## [Description of the task]
From the entries that follow, copy each line containing the word "gift".

* * * *

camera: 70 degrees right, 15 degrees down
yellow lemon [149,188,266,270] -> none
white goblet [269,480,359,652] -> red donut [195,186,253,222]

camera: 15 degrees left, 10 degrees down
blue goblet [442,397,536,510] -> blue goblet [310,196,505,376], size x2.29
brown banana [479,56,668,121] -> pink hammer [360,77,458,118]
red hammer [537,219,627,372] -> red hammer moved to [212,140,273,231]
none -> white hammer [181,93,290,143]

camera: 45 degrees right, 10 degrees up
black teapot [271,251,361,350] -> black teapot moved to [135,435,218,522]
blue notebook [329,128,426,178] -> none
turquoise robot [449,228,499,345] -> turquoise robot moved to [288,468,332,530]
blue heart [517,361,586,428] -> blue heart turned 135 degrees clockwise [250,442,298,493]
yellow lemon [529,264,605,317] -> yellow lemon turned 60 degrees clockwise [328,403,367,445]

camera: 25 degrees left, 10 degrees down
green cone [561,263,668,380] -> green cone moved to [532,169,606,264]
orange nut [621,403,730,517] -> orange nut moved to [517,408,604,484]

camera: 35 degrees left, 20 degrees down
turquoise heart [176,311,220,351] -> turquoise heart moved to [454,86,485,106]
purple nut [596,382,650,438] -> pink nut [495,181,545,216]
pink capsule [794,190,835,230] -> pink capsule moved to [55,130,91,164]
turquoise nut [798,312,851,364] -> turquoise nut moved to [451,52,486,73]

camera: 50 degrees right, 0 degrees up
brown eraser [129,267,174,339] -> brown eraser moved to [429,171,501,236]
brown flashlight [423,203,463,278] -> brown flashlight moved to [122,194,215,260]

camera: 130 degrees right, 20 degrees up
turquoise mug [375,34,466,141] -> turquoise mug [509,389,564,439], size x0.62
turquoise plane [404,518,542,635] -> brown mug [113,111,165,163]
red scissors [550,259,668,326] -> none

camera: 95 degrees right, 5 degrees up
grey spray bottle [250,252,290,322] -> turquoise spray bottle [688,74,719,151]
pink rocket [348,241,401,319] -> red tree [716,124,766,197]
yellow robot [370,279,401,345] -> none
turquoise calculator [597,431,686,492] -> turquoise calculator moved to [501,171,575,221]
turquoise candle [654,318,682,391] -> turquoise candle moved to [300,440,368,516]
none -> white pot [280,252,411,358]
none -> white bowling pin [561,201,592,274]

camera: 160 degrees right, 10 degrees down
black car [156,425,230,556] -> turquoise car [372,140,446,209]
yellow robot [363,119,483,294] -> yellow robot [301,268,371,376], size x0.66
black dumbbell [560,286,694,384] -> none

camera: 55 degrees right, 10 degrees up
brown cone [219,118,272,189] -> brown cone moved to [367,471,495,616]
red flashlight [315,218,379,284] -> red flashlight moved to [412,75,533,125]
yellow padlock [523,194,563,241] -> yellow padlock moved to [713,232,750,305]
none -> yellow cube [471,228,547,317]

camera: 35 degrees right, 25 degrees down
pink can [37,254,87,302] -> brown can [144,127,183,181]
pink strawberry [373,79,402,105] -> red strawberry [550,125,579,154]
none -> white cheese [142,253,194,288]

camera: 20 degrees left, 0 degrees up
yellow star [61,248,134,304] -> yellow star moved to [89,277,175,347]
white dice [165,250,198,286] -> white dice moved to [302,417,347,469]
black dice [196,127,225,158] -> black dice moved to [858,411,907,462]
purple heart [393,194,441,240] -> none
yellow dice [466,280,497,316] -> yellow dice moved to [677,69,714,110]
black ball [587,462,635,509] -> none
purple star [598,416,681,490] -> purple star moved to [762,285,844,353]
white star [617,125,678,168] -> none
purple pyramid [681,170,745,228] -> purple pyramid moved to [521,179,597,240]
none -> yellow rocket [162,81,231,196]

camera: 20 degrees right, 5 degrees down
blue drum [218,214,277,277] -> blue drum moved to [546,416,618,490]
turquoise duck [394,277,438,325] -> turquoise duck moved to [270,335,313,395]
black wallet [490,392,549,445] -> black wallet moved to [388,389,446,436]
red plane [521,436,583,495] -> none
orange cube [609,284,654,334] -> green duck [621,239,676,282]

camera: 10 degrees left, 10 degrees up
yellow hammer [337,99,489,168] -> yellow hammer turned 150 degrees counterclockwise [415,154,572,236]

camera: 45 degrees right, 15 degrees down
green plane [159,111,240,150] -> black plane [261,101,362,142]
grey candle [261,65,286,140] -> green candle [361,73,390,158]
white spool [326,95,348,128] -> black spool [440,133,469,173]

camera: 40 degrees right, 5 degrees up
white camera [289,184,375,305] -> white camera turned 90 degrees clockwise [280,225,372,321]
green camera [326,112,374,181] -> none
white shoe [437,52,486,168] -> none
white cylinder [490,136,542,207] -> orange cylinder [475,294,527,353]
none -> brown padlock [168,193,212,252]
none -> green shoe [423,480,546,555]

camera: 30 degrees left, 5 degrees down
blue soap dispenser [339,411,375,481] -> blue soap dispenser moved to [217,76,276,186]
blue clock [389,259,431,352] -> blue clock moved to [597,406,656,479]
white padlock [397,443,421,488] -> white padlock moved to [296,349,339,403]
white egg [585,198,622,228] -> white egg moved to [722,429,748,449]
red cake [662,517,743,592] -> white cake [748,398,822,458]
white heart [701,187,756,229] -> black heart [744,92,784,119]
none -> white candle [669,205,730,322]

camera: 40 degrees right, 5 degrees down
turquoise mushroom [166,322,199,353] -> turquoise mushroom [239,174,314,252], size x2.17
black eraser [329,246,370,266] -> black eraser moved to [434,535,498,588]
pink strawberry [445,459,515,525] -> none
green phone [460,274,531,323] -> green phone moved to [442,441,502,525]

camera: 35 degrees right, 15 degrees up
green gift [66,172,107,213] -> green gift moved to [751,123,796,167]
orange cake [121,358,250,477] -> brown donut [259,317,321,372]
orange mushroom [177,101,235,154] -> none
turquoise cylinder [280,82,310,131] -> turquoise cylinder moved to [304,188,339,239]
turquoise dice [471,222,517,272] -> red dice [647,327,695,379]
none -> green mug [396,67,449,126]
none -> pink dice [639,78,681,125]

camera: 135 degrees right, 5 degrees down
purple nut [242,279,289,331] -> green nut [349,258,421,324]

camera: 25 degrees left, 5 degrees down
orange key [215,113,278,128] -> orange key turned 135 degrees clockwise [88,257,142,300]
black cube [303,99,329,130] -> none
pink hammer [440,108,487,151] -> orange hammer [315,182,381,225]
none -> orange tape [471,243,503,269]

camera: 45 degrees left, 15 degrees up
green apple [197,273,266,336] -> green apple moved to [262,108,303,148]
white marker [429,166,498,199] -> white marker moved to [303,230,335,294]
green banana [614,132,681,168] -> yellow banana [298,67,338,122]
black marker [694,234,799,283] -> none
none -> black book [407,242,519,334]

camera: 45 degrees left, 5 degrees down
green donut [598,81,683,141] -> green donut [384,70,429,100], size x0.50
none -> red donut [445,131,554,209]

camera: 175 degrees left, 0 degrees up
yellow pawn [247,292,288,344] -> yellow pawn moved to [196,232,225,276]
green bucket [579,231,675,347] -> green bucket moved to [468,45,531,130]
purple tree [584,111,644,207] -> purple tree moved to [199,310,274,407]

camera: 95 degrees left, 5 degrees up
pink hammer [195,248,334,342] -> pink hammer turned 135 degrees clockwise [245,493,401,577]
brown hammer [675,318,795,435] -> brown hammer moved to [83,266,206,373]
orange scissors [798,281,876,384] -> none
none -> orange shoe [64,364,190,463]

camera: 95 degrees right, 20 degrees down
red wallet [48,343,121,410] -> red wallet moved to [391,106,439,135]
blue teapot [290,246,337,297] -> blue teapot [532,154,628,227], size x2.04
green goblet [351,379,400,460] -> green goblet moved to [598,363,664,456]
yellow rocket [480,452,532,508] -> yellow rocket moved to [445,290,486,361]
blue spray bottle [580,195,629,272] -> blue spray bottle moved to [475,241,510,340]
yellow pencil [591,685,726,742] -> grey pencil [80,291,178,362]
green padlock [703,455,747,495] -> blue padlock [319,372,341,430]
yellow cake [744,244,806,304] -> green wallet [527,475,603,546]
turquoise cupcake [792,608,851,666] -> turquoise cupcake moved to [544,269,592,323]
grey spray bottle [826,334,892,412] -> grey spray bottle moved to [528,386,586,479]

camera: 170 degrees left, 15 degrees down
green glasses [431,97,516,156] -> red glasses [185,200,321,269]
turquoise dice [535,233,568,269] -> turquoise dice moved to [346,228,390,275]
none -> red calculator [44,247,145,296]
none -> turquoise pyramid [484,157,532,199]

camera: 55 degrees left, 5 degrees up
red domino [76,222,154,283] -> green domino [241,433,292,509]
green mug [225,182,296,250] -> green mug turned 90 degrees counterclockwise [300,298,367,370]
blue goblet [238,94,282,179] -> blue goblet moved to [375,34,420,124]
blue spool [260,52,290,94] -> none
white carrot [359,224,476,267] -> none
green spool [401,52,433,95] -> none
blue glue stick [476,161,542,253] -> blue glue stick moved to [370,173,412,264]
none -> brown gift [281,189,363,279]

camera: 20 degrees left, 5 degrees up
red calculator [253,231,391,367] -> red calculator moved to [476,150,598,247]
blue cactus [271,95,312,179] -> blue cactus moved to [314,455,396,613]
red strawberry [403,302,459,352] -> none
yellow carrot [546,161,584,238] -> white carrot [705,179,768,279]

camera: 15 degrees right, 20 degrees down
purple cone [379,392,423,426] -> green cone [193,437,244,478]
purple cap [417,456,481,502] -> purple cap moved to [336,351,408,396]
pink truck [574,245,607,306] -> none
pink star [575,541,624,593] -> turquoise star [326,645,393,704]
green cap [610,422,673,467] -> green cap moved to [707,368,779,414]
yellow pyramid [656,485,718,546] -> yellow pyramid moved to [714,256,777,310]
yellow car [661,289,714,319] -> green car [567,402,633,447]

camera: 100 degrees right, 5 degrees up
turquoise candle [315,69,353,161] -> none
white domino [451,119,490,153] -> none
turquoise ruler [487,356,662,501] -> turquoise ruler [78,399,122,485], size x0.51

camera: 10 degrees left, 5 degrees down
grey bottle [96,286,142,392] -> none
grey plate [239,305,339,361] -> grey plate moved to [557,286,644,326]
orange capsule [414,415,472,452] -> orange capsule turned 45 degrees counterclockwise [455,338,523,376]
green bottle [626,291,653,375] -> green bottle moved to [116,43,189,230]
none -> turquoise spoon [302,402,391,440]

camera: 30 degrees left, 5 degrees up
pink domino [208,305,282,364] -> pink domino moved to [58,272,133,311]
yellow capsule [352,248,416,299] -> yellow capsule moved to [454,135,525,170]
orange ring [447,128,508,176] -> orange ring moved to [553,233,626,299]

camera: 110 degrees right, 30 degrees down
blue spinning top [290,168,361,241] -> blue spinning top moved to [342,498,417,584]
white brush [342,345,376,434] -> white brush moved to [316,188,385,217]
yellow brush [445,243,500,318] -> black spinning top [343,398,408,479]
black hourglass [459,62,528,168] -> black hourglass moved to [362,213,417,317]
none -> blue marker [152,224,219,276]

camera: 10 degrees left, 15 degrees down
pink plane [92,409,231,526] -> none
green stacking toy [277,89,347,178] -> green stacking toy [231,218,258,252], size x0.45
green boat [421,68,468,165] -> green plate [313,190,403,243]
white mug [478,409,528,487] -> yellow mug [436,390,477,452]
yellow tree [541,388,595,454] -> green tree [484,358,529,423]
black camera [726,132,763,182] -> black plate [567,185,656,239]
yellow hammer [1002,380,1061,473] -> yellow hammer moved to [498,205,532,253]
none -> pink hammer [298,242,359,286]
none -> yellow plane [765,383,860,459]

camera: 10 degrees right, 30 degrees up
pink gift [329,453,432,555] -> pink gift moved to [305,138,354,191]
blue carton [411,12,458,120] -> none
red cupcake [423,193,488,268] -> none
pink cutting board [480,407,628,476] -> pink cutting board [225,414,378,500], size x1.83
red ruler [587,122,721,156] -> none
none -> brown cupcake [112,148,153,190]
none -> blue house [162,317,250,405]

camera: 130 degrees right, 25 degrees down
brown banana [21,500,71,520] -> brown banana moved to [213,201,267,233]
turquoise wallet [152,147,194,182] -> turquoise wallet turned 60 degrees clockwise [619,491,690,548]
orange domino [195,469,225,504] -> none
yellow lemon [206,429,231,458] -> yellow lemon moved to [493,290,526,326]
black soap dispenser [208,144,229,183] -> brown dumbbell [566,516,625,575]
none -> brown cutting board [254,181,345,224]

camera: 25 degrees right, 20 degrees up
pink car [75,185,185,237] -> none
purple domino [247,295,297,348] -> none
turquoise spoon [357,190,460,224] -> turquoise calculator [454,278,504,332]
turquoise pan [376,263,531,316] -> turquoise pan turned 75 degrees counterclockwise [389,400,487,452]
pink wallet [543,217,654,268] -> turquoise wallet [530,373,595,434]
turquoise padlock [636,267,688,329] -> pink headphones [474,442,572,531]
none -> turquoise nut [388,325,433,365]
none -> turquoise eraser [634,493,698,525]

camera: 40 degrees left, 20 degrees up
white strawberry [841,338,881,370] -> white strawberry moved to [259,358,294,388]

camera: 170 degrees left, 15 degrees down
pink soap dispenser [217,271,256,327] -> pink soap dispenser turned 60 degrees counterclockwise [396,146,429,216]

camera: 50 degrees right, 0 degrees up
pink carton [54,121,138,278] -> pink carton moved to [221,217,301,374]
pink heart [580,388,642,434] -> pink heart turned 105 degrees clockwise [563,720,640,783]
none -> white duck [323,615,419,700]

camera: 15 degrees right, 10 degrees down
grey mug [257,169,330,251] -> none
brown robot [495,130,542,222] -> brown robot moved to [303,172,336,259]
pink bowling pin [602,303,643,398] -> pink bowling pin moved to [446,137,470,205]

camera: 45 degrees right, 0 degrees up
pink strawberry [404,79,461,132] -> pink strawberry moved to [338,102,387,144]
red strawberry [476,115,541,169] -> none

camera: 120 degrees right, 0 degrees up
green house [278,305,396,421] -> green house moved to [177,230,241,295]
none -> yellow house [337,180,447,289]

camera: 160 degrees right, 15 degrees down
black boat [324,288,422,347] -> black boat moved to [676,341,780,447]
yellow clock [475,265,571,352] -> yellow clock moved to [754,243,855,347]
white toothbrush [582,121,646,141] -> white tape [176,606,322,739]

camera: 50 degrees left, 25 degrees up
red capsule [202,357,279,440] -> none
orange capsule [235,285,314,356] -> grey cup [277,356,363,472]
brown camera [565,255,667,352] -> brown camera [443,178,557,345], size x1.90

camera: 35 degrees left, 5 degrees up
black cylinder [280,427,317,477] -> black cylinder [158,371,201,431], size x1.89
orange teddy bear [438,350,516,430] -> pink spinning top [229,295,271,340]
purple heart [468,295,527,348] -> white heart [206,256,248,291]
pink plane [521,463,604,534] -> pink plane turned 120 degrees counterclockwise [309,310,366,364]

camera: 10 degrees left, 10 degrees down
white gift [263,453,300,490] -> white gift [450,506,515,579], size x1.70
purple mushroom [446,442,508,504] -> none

* * * *

## [Written answer]
green gift [66,172,107,213] -> green gift moved to [751,123,796,167]
none -> brown gift [281,189,363,279]
pink gift [329,453,432,555] -> pink gift moved to [305,138,354,191]
white gift [263,453,300,490] -> white gift [450,506,515,579], size x1.70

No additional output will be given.